Change detection outputs
◆ ◆ ◆ ◆ ◆ ◆ ◆
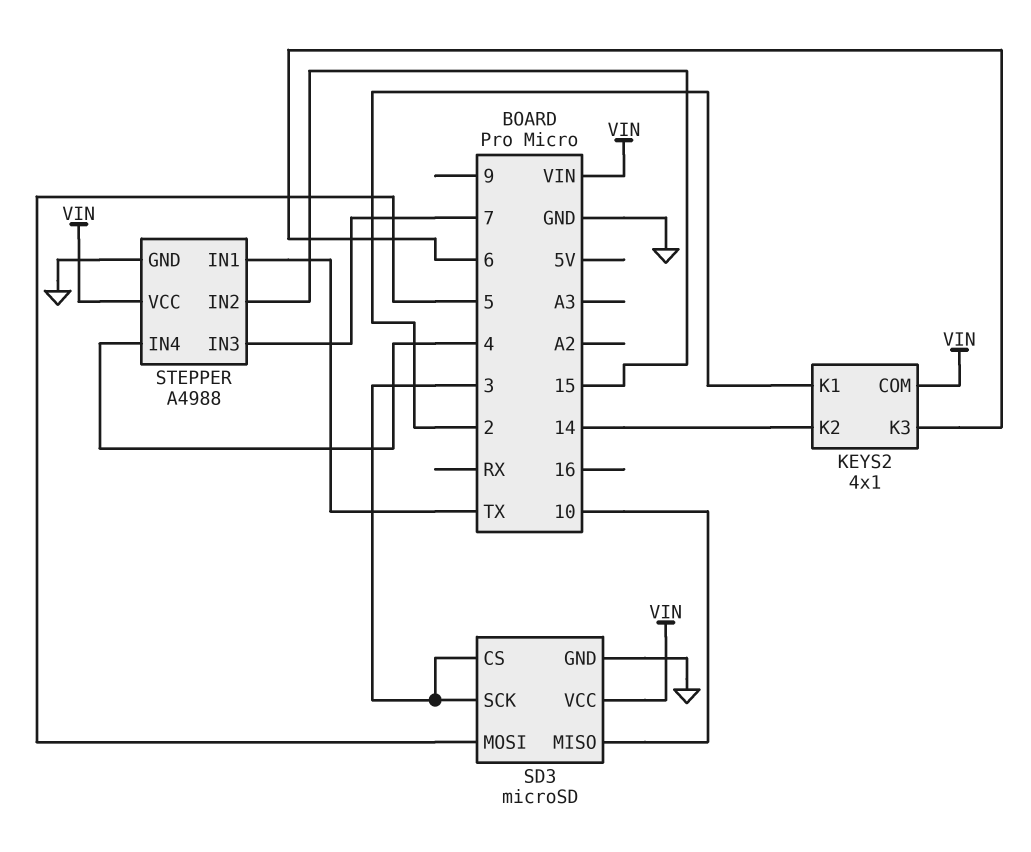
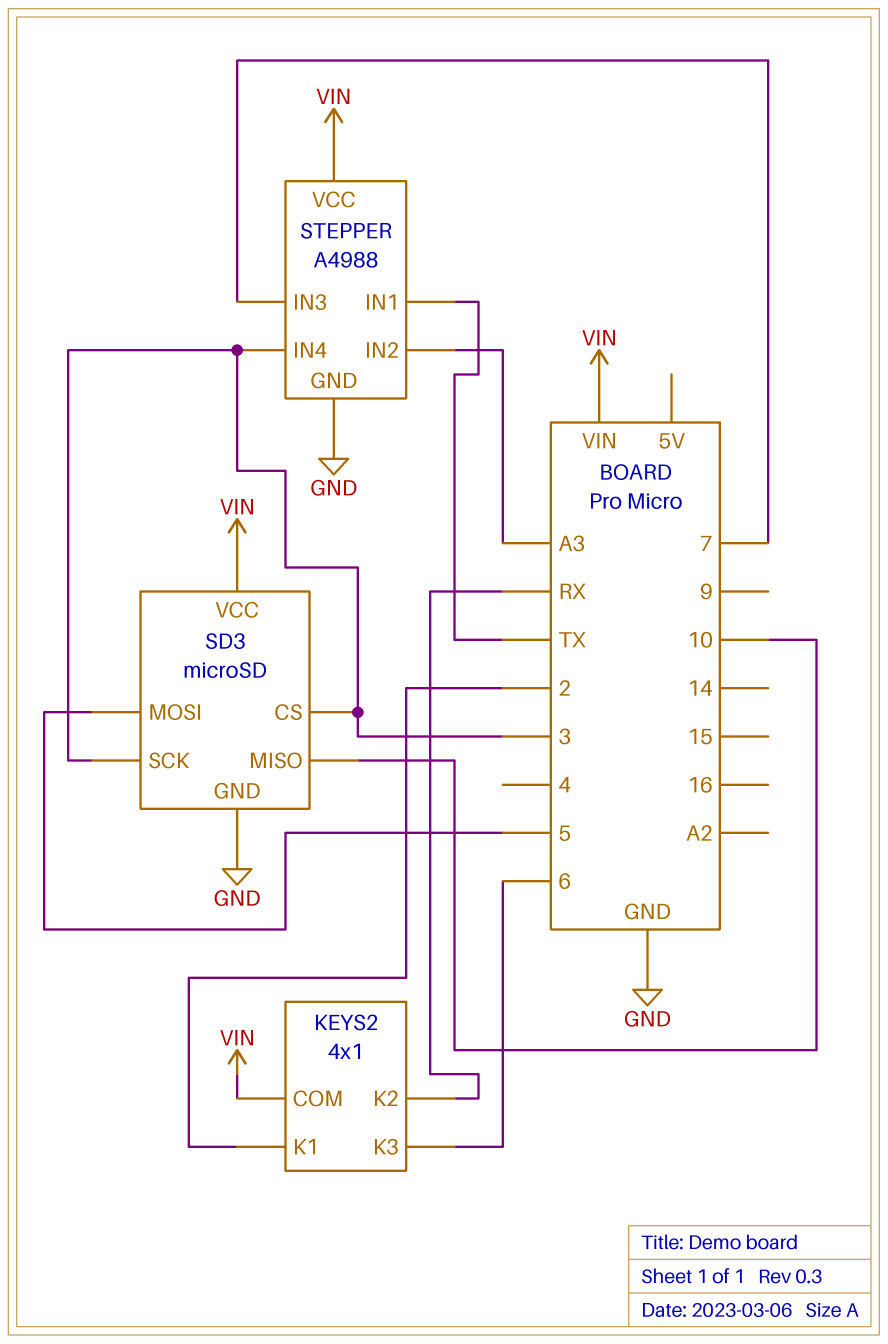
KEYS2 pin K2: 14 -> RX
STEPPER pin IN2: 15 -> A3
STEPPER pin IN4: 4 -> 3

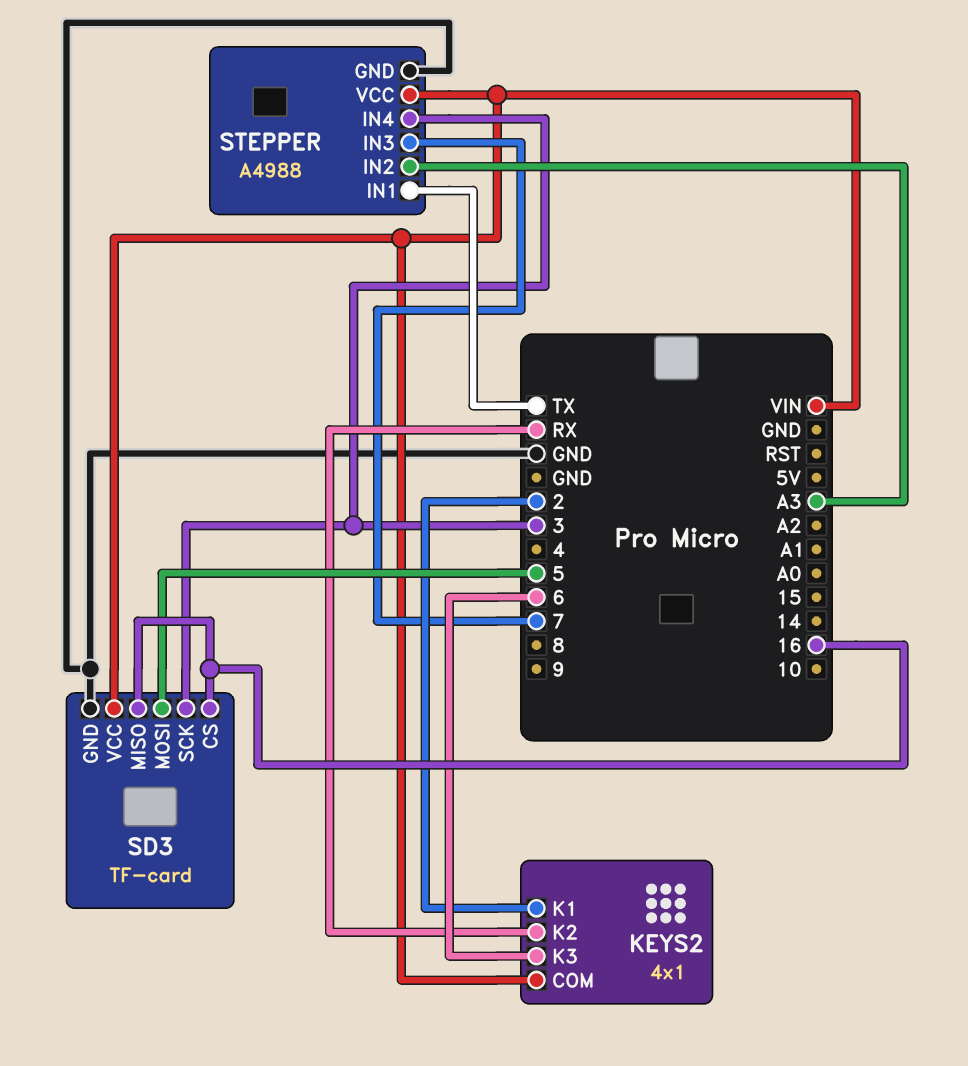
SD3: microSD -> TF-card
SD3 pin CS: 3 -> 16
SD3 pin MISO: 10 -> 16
◆ ◆ ◆ ◆ ◆ ◆ ◆
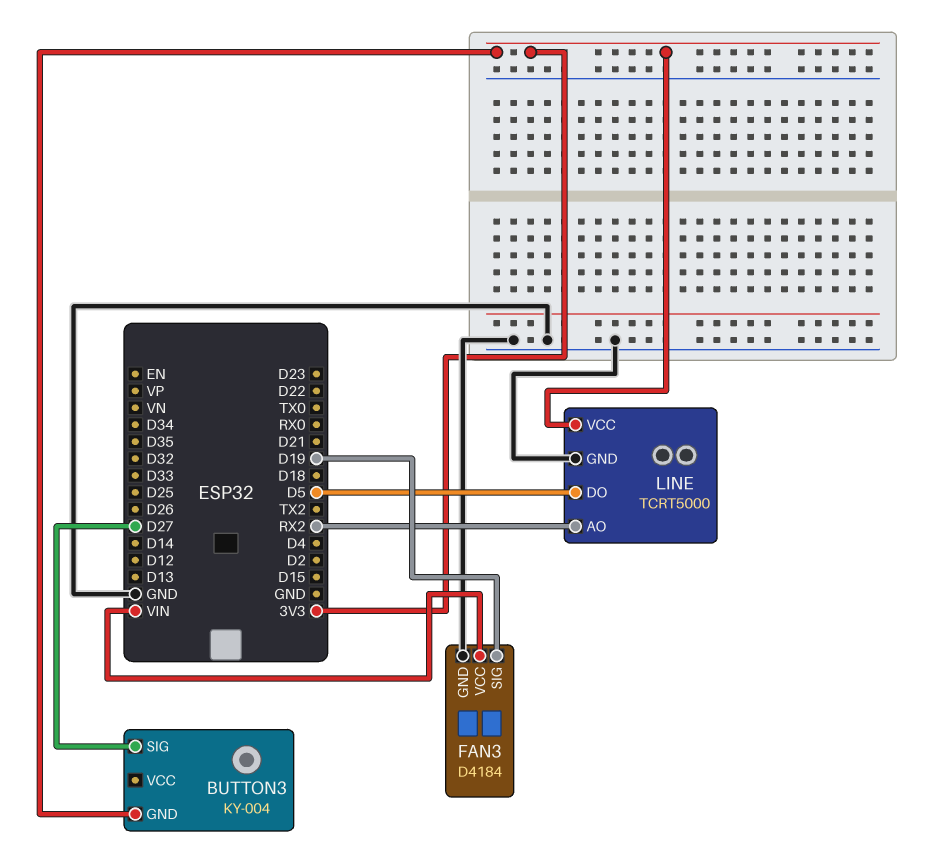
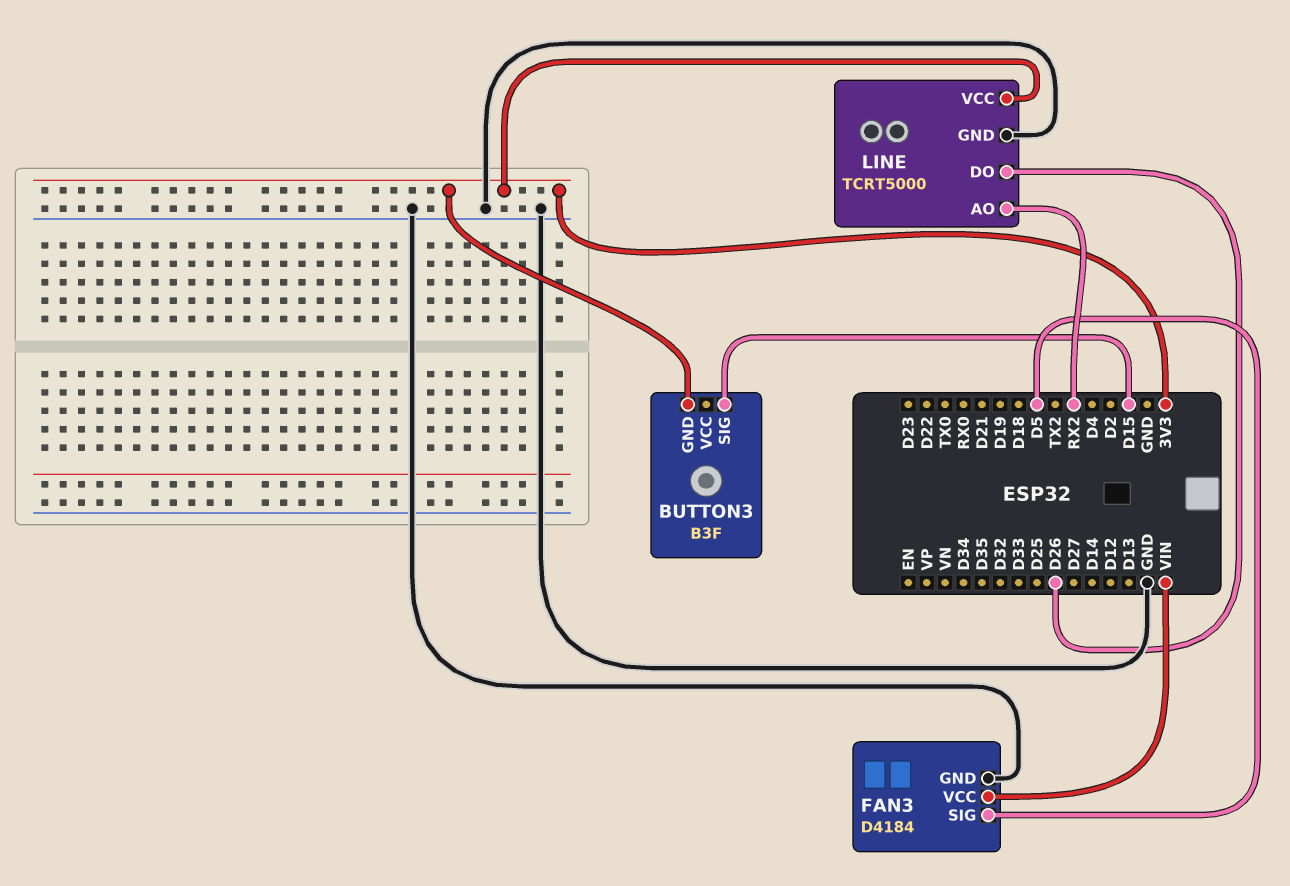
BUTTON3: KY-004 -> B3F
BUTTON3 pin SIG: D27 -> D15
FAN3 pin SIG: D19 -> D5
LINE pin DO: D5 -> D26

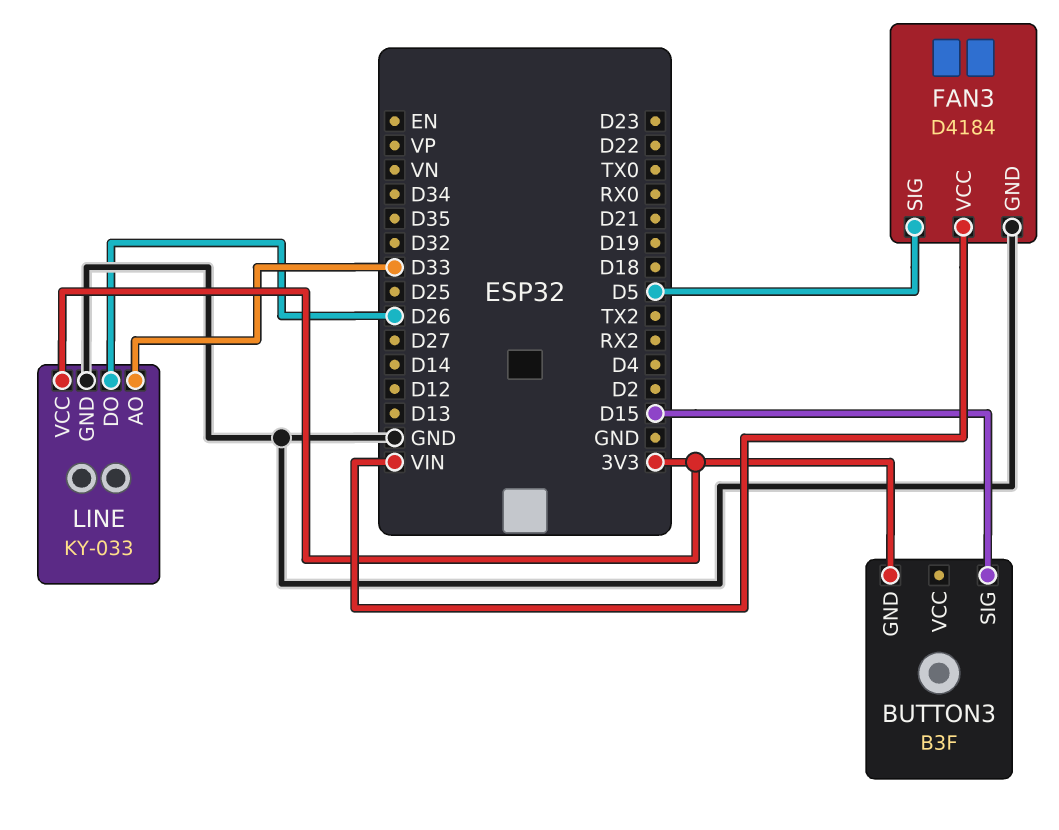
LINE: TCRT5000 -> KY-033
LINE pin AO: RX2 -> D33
◆ ◆ ◆ ◆ ◆ ◆ ◆
#### BRIEF
Using the data above, which lines fall from the one with "LINE pin DO: D5 -> D26" through the one with "LINE pin AO: RX2 -> D33"? Repeat them exactly, ends included, minus any pictures.

#### ANSWER SPACE
LINE pin DO: D5 -> D26

LINE: TCRT5000 -> KY-033
LINE pin AO: RX2 -> D33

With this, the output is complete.